Start of DATA SECTION

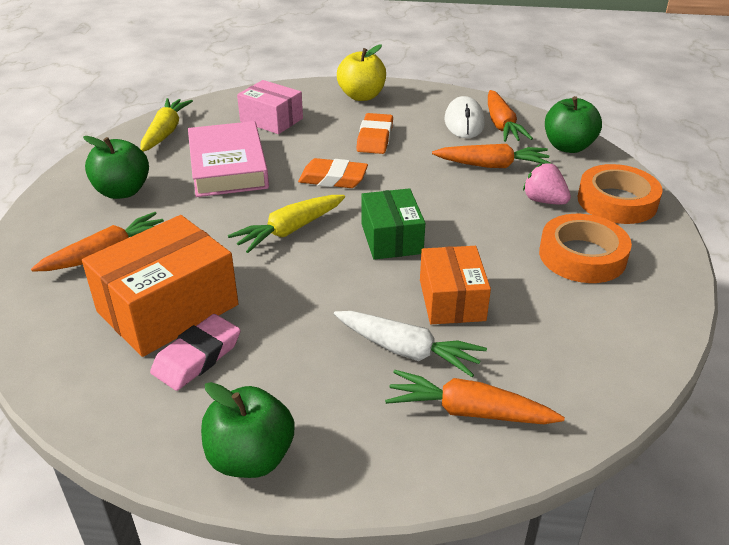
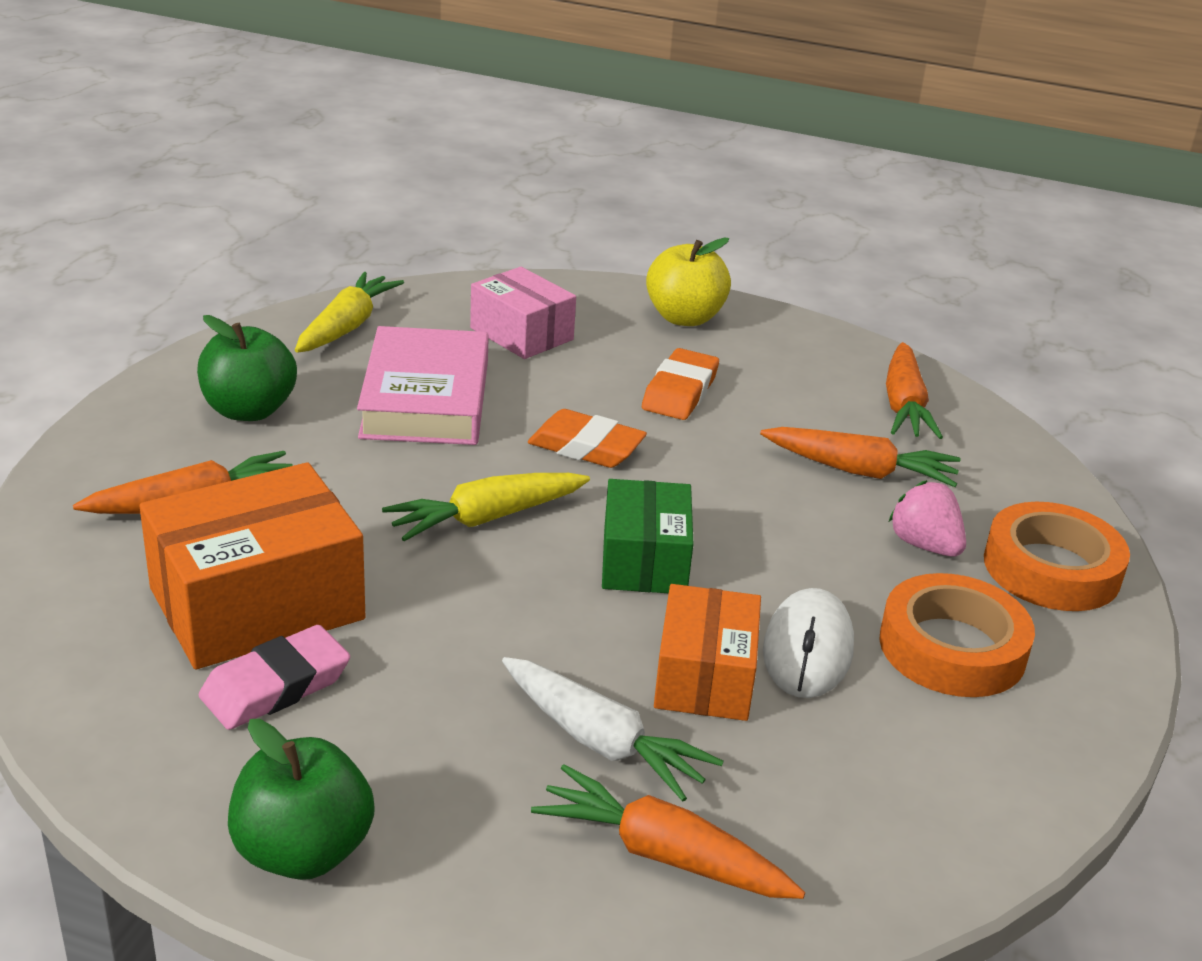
camera: 10 degrees right, 5 degrees down
white mouse [445,96,485,138] -> white mouse moved to [763,588,854,698]
green apple [545,96,602,153] -> none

End of DATA SECTION

**WORK TASK:**
Could you output the entire listing verbatim while omitting its pictures?

**ANSWER BOX:**
camera: 10 degrees right, 5 degrees down
white mouse [445,96,485,138] -> white mouse moved to [763,588,854,698]
green apple [545,96,602,153] -> none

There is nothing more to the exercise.